SUPPLIED INFORMATION:
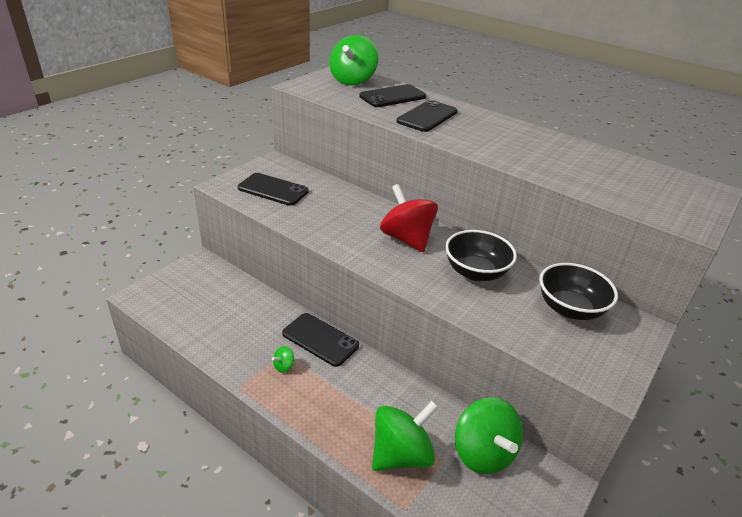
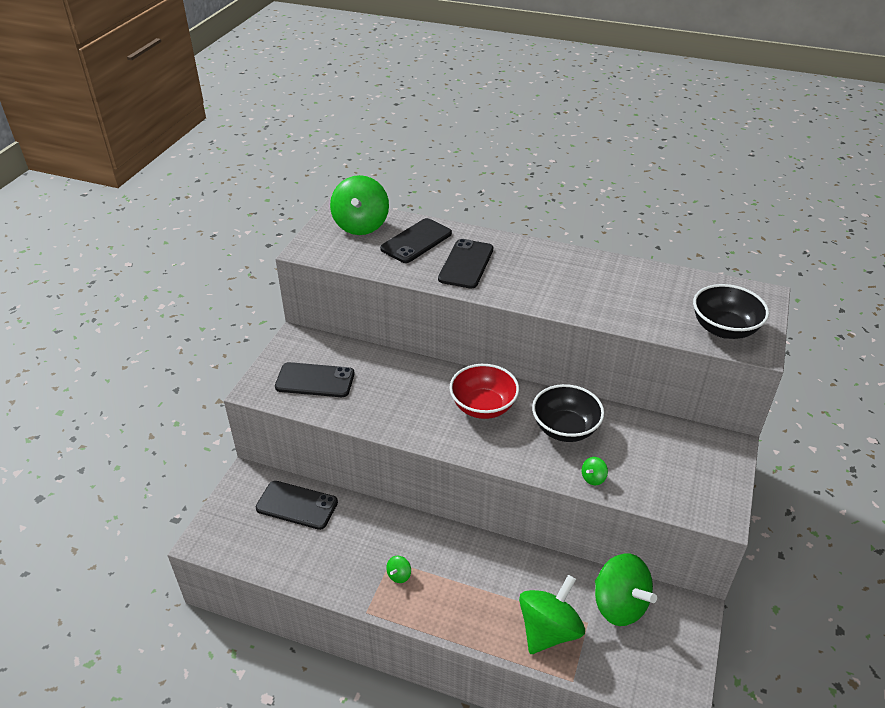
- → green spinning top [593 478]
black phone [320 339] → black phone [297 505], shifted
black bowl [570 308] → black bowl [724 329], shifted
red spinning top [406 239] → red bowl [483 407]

TASK STATEMENT: Where the string "black" shows up in the listing above, copy the line that holds it.

REPLY TO THE EXERCISE:
black phone [320 339] → black phone [297 505], shifted
black bowl [570 308] → black bowl [724 329], shifted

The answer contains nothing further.